How to complete this task » A faithful, complete transcription of the listing is required.

Provided data »
Content starts

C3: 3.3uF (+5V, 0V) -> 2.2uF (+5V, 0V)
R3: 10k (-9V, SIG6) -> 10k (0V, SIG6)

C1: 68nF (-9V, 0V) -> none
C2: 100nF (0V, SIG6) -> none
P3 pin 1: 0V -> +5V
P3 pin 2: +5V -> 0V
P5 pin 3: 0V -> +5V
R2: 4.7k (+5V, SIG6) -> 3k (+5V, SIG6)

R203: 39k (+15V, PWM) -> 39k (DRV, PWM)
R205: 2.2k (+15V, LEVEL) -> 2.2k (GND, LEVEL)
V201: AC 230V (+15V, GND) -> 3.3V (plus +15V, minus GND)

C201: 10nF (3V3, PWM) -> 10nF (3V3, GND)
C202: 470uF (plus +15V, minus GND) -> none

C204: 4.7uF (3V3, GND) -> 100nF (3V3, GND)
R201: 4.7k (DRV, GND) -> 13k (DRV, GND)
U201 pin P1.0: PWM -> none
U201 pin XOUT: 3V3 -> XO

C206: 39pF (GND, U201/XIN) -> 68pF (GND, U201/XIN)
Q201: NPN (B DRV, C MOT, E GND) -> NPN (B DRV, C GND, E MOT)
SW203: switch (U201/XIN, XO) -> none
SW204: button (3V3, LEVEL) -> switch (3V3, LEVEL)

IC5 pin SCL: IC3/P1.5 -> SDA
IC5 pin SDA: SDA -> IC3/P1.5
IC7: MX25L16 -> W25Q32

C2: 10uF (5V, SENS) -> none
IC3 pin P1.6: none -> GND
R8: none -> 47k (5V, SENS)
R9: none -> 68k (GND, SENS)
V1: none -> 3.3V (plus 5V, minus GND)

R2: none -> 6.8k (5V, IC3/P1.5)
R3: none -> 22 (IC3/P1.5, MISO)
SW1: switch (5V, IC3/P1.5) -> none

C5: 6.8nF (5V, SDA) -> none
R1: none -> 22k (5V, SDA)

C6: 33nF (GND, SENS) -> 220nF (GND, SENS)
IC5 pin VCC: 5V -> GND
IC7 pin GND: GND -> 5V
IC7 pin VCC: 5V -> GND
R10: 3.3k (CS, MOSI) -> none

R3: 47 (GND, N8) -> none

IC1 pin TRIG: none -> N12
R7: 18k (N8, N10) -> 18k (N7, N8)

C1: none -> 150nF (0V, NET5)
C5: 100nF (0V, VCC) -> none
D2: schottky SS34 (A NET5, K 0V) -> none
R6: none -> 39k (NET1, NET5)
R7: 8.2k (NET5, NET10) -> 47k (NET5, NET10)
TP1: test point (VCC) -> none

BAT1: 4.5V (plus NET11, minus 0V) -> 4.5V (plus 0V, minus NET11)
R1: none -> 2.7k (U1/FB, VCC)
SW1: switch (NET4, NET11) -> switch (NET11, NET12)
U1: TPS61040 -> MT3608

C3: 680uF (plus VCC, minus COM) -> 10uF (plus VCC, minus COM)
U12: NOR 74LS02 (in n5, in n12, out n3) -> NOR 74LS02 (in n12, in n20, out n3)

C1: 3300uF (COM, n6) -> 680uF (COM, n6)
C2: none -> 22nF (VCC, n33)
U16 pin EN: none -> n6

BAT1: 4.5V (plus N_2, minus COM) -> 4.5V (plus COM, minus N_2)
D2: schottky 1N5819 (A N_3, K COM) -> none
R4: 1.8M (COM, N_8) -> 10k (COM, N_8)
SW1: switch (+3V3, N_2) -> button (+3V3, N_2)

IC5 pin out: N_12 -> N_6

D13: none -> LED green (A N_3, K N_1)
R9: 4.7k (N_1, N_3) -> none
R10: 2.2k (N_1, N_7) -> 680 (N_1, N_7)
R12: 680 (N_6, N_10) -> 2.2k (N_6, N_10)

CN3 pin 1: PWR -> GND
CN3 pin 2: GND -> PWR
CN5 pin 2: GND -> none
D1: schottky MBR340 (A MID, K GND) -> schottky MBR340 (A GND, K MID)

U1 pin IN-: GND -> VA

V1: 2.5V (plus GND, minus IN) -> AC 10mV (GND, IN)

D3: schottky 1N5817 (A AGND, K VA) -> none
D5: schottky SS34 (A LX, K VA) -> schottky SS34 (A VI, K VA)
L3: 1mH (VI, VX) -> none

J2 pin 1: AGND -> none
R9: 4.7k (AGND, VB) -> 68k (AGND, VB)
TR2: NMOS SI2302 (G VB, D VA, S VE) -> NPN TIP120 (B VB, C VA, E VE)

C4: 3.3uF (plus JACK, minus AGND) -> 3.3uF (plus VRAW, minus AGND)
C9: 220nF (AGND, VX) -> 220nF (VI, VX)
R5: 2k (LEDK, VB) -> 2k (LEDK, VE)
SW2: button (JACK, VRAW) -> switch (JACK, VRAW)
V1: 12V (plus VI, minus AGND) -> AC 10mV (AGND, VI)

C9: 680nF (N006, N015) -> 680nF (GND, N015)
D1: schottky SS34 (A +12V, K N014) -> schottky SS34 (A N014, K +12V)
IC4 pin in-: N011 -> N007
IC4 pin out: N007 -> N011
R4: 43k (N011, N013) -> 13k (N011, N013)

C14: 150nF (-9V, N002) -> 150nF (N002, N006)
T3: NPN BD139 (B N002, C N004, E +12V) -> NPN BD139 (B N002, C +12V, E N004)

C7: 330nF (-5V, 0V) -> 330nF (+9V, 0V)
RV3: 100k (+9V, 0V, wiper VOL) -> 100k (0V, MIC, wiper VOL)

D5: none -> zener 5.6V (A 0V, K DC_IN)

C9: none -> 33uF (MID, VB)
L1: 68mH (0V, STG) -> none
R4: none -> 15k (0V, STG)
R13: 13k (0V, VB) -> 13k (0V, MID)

Content ends

Exercise answer »
C3: 3.3uF (+5V, 0V) -> 2.2uF (+5V, 0V)
R3: 10k (-9V, SIG6) -> 10k (0V, SIG6)

C1: 68nF (-9V, 0V) -> none
C2: 100nF (0V, SIG6) -> none
P3 pin 1: 0V -> +5V
P3 pin 2: +5V -> 0V
P5 pin 3: 0V -> +5V
R2: 4.7k (+5V, SIG6) -> 3k (+5V, SIG6)

R203: 39k (+15V, PWM) -> 39k (DRV, PWM)
R205: 2.2k (+15V, LEVEL) -> 2.2k (GND, LEVEL)
V201: AC 230V (+15V, GND) -> 3.3V (plus +15V, minus GND)

C201: 10nF (3V3, PWM) -> 10nF (3V3, GND)
C202: 470uF (plus +15V, minus GND) -> none

C204: 4.7uF (3V3, GND) -> 100nF (3V3, GND)
R201: 4.7k (DRV, GND) -> 13k (DRV, GND)
U201 pin P1.0: PWM -> none
U201 pin XOUT: 3V3 -> XO

C206: 39pF (GND, U201/XIN) -> 68pF (GND, U201/XIN)
Q201: NPN (B DRV, C MOT, E GND) -> NPN (B DRV, C GND, E MOT)
SW203: switch (U201/XIN, XO) -> none
SW204: button (3V3, LEVEL) -> switch (3V3, LEVEL)

IC5 pin SCL: IC3/P1.5 -> SDA
IC5 pin SDA: SDA -> IC3/P1.5
IC7: MX25L16 -> W25Q32

C2: 10uF (5V, SENS) -> none
IC3 pin P1.6: none -> GND
R8: none -> 47k (5V, SENS)
R9: none -> 68k (GND, SENS)
V1: none -> 3.3V (plus 5V, minus GND)

R2: none -> 6.8k (5V, IC3/P1.5)
R3: none -> 22 (IC3/P1.5, MISO)
SW1: switch (5V, IC3/P1.5) -> none

C5: 6.8nF (5V, SDA) -> none
R1: none -> 22k (5V, SDA)

C6: 33nF (GND, SENS) -> 220nF (GND, SENS)
IC5 pin VCC: 5V -> GND
IC7 pin GND: GND -> 5V
IC7 pin VCC: 5V -> GND
R10: 3.3k (CS, MOSI) -> none

R3: 47 (GND, N8) -> none

IC1 pin TRIG: none -> N12
R7: 18k (N8, N10) -> 18k (N7, N8)

C1: none -> 150nF (0V, NET5)
C5: 100nF (0V, VCC) -> none
D2: schottky SS34 (A NET5, K 0V) -> none
R6: none -> 39k (NET1, NET5)
R7: 8.2k (NET5, NET10) -> 47k (NET5, NET10)
TP1: test point (VCC) -> none

BAT1: 4.5V (plus NET11, minus 0V) -> 4.5V (plus 0V, minus NET11)
R1: none -> 2.7k (U1/FB, VCC)
SW1: switch (NET4, NET11) -> switch (NET11, NET12)
U1: TPS61040 -> MT3608

C3: 680uF (plus VCC, minus COM) -> 10uF (plus VCC, minus COM)
U12: NOR 74LS02 (in n5, in n12, out n3) -> NOR 74LS02 (in n12, in n20, out n3)

C1: 3300uF (COM, n6) -> 680uF (COM, n6)
C2: none -> 22nF (VCC, n33)
U16 pin EN: none -> n6

BAT1: 4.5V (plus N_2, minus COM) -> 4.5V (plus COM, minus N_2)
D2: schottky 1N5819 (A N_3, K COM) -> none
R4: 1.8M (COM, N_8) -> 10k (COM, N_8)
SW1: switch (+3V3, N_2) -> button (+3V3, N_2)

IC5 pin out: N_12 -> N_6

D13: none -> LED green (A N_3, K N_1)
R9: 4.7k (N_1, N_3) -> none
R10: 2.2k (N_1, N_7) -> 680 (N_1, N_7)
R12: 680 (N_6, N_10) -> 2.2k (N_6, N_10)

CN3 pin 1: PWR -> GND
CN3 pin 2: GND -> PWR
CN5 pin 2: GND -> none
D1: schottky MBR340 (A MID, K GND) -> schottky MBR340 (A GND, K MID)

U1 pin IN-: GND -> VA

V1: 2.5V (plus GND, minus IN) -> AC 10mV (GND, IN)

D3: schottky 1N5817 (A AGND, K VA) -> none
D5: schottky SS34 (A LX, K VA) -> schottky SS34 (A VI, K VA)
L3: 1mH (VI, VX) -> none

J2 pin 1: AGND -> none
R9: 4.7k (AGND, VB) -> 68k (AGND, VB)
TR2: NMOS SI2302 (G VB, D VA, S VE) -> NPN TIP120 (B VB, C VA, E VE)

C4: 3.3uF (plus JACK, minus AGND) -> 3.3uF (plus VRAW, minus AGND)
C9: 220nF (AGND, VX) -> 220nF (VI, VX)
R5: 2k (LEDK, VB) -> 2k (LEDK, VE)
SW2: button (JACK, VRAW) -> switch (JACK, VRAW)
V1: 12V (plus VI, minus AGND) -> AC 10mV (AGND, VI)

C9: 680nF (N006, N015) -> 680nF (GND, N015)
D1: schottky SS34 (A +12V, K N014) -> schottky SS34 (A N014, K +12V)
IC4 pin in-: N011 -> N007
IC4 pin out: N007 -> N011
R4: 43k (N011, N013) -> 13k (N011, N013)

C14: 150nF (-9V, N002) -> 150nF (N002, N006)
T3: NPN BD139 (B N002, C N004, E +12V) -> NPN BD139 (B N002, C +12V, E N004)

C7: 330nF (-5V, 0V) -> 330nF (+9V, 0V)
RV3: 100k (+9V, 0V, wiper VOL) -> 100k (0V, MIC, wiper VOL)

D5: none -> zener 5.6V (A 0V, K DC_IN)

C9: none -> 33uF (MID, VB)
L1: 68mH (0V, STG) -> none
R4: none -> 15k (0V, STG)
R13: 13k (0V, VB) -> 13k (0V, MID)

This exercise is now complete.